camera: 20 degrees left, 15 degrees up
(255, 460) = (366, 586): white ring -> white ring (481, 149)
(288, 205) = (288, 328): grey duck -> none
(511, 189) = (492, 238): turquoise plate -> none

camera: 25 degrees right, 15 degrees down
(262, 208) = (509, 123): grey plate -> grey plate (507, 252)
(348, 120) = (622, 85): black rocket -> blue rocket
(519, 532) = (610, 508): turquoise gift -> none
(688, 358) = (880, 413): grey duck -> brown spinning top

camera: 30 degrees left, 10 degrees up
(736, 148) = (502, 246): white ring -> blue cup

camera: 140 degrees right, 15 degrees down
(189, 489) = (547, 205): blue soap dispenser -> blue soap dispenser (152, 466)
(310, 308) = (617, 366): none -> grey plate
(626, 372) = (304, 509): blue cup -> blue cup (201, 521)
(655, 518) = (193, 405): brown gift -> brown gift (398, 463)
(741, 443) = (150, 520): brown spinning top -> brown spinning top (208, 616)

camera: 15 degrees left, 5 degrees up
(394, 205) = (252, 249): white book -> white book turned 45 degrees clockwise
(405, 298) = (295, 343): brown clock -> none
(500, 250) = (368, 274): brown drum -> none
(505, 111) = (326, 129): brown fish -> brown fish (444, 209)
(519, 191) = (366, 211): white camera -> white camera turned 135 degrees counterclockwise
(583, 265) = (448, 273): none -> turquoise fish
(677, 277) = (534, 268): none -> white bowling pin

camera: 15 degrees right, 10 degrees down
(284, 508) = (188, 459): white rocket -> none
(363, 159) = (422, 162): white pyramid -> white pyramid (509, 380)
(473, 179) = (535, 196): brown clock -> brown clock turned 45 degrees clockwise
□ □ □ □
What is being asked:
Begin with the line that holds "(741, 443) = (150, 520): brown" and write out each line from there to the end of the material, exactly as it stands. Include nothing else.

Result of this exercise:
(741, 443) = (150, 520): brown spinning top -> brown spinning top (208, 616)

camera: 15 degrees left, 5 degrees up
(394, 205) = (252, 249): white book -> white book turned 45 degrees clockwise
(405, 298) = (295, 343): brown clock -> none
(500, 250) = (368, 274): brown drum -> none
(505, 111) = (326, 129): brown fish -> brown fish (444, 209)
(519, 191) = (366, 211): white camera -> white camera turned 135 degrees counterclockwise
(583, 265) = (448, 273): none -> turquoise fish
(677, 277) = (534, 268): none -> white bowling pin

camera: 15 degrees right, 10 degrees down
(284, 508) = (188, 459): white rocket -> none
(363, 159) = (422, 162): white pyramid -> white pyramid (509, 380)
(473, 179) = (535, 196): brown clock -> brown clock turned 45 degrees clockwise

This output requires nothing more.